WHAT THE TASK REQUIRES: Copy the rows below, starting with the line containing "green hexagon: moved 2 px right, 1 px up" and ending with the line containing "blue star: rotated 15 degrees counterclockwise". Leave out the pictures.

STORED DATA:
★ ★ ★ ★

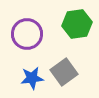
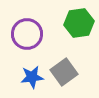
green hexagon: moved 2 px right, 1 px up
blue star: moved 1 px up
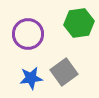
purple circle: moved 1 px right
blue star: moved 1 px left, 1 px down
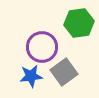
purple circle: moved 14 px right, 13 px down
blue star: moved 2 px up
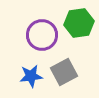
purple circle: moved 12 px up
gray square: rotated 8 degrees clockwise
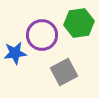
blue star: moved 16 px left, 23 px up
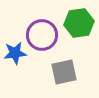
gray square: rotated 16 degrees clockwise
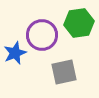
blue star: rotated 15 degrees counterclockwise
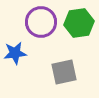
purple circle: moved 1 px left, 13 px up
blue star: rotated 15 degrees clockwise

★ ★ ★ ★

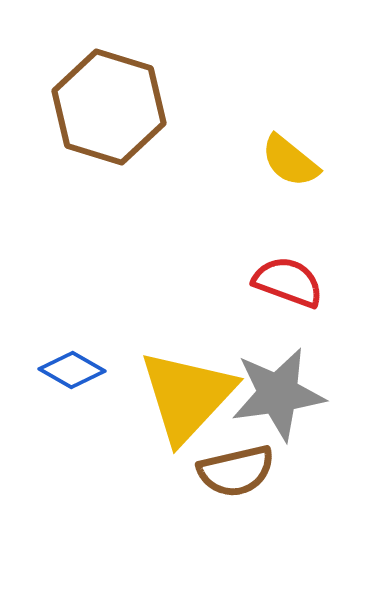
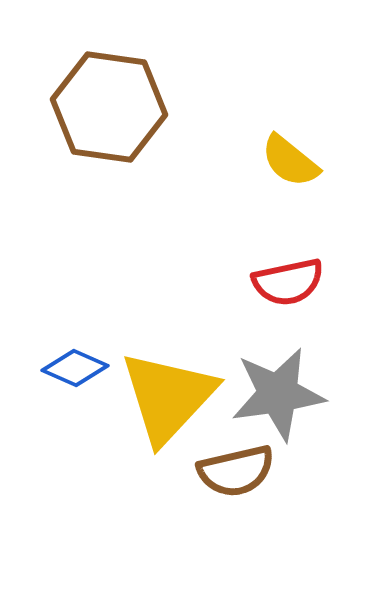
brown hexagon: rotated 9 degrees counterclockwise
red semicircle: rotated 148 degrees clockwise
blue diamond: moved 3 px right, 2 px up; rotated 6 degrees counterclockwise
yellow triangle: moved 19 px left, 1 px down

★ ★ ★ ★

OUTPUT OF THE TASK:
green hexagon: moved 2 px right, 1 px up
blue star: moved 1 px up
purple circle: moved 1 px right
blue star: moved 1 px left, 1 px down
purple circle: moved 14 px right, 13 px down
blue star: moved 2 px up
purple circle: moved 12 px up
gray square: rotated 8 degrees clockwise
blue star: moved 16 px left, 23 px up
gray square: rotated 16 degrees clockwise
blue star: rotated 15 degrees counterclockwise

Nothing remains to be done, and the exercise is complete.